**Description of the task**
Please retype the data that follows, starting at the line containing "(103, 337) = (258, 433): grey" and stopping after the last line.

___

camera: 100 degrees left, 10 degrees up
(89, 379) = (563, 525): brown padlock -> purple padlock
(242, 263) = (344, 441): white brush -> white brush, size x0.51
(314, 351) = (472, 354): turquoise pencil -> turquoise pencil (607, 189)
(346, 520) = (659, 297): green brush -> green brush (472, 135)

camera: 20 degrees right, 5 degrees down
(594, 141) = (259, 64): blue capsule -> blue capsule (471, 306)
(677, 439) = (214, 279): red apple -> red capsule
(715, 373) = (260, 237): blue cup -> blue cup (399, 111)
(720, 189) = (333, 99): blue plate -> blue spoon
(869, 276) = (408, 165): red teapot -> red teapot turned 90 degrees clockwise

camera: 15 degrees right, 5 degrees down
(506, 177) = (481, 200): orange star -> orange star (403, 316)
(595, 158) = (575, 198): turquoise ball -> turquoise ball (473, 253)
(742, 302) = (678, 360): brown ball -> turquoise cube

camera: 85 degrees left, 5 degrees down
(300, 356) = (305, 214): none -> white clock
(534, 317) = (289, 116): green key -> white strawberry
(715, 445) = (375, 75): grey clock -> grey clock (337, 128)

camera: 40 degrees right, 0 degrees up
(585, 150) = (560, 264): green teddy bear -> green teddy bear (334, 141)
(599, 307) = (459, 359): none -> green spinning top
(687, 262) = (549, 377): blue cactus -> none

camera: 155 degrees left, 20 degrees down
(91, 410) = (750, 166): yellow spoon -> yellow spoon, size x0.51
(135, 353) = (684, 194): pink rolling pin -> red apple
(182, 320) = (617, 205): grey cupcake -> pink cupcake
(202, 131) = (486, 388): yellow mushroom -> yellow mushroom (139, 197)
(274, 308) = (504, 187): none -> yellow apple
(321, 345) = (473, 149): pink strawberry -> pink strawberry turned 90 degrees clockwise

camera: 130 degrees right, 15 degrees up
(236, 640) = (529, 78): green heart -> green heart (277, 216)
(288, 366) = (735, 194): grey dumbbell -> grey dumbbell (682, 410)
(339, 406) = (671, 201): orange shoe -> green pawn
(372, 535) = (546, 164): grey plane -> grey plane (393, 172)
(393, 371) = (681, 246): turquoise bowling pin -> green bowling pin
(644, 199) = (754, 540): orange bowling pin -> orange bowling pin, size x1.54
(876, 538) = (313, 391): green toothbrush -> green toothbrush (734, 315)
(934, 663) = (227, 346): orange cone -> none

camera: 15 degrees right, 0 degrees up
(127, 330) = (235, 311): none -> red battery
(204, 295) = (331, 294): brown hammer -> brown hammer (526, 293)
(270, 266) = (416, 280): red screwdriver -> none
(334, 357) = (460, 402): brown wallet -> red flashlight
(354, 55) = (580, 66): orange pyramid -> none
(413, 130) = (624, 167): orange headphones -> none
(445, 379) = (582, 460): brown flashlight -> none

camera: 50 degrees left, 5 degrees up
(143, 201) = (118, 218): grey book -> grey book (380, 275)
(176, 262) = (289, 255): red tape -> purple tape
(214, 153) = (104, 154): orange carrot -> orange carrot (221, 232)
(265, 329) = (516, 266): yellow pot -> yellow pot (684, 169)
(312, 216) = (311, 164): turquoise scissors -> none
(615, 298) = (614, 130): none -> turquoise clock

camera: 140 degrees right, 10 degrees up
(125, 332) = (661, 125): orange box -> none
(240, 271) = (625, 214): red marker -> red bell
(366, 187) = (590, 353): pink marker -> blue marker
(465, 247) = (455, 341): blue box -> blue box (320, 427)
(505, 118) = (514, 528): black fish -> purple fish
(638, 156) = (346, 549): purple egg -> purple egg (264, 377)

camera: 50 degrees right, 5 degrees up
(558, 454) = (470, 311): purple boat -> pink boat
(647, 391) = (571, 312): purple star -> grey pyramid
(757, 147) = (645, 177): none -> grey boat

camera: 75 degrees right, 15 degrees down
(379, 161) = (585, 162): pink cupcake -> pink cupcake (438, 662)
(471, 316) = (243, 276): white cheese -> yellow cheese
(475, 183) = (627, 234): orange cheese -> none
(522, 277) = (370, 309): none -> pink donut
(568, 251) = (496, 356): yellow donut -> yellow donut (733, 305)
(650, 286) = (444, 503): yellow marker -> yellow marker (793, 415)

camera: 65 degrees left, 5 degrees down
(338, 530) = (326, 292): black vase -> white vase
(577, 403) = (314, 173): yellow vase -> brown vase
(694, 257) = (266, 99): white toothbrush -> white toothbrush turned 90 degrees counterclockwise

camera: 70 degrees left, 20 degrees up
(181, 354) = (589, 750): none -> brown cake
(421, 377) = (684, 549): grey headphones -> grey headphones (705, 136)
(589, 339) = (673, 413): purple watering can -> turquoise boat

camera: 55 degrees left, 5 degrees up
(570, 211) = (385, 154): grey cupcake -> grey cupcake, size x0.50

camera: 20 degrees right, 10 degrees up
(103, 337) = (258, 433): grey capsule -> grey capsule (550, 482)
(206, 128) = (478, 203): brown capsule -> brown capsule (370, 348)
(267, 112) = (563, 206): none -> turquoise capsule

___

**Response area**
(103, 337) = (258, 433): grey capsule -> grey capsule (550, 482)
(206, 128) = (478, 203): brown capsule -> brown capsule (370, 348)
(267, 112) = (563, 206): none -> turquoise capsule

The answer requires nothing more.